- _TASK INPUT_:
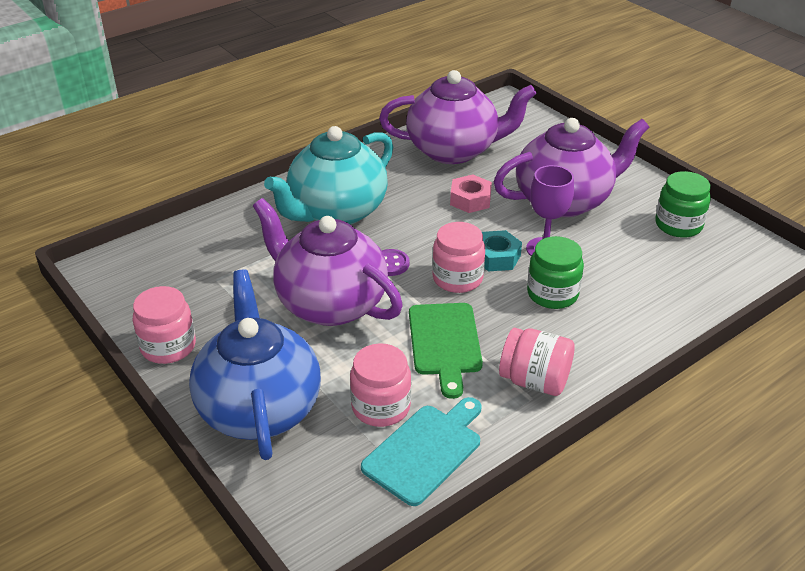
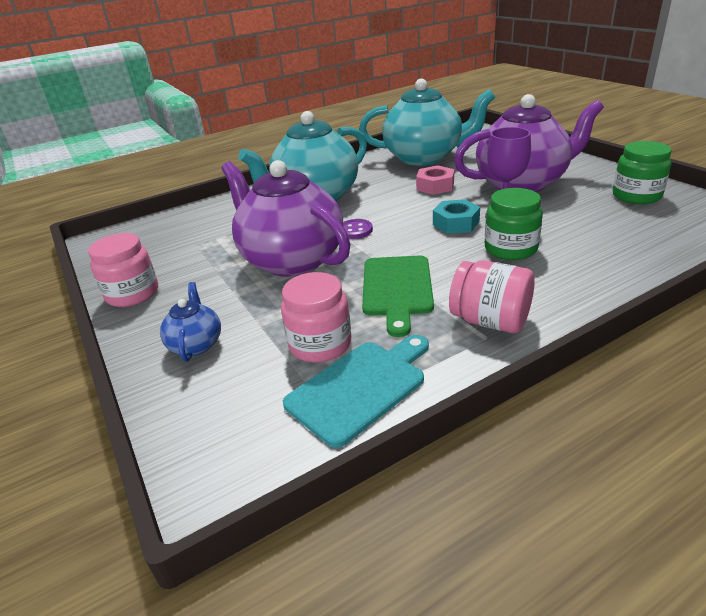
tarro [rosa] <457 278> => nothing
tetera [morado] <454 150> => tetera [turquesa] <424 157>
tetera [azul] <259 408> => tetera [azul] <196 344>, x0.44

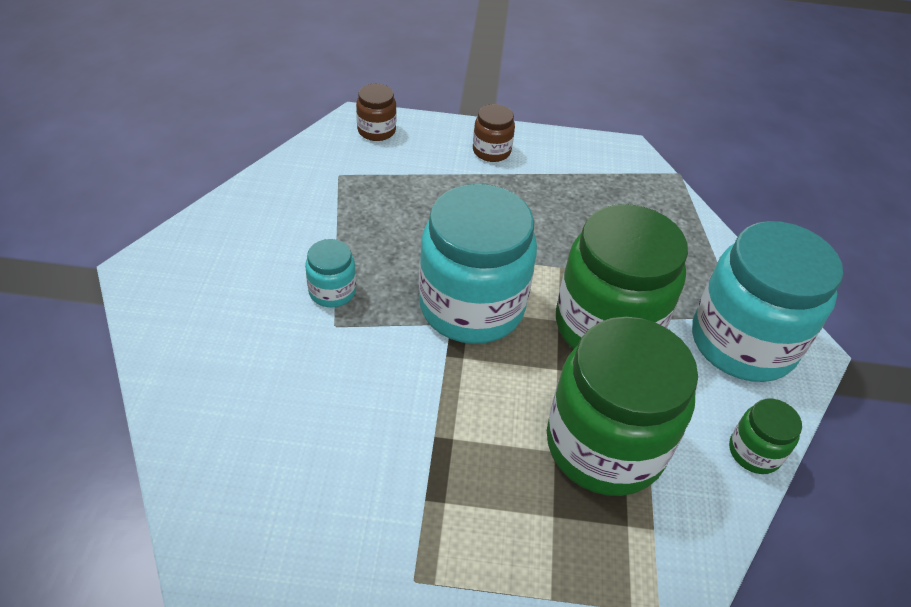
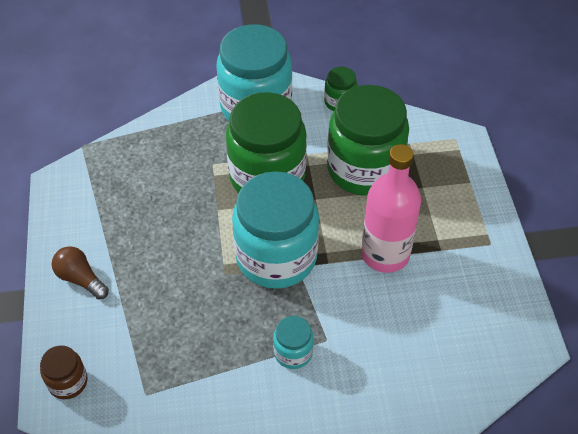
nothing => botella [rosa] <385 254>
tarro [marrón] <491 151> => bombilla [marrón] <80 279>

- _TASK_: Please write out exactly the lines from the one containing "tetera [azul] <259" through the last line of the records above, and leave out any pictures.

- _RESULT FOR THIS TASK_:
tetera [azul] <259 408> => tetera [azul] <196 344>, x0.44

nothing => botella [rosa] <385 254>
tarro [marrón] <491 151> => bombilla [marrón] <80 279>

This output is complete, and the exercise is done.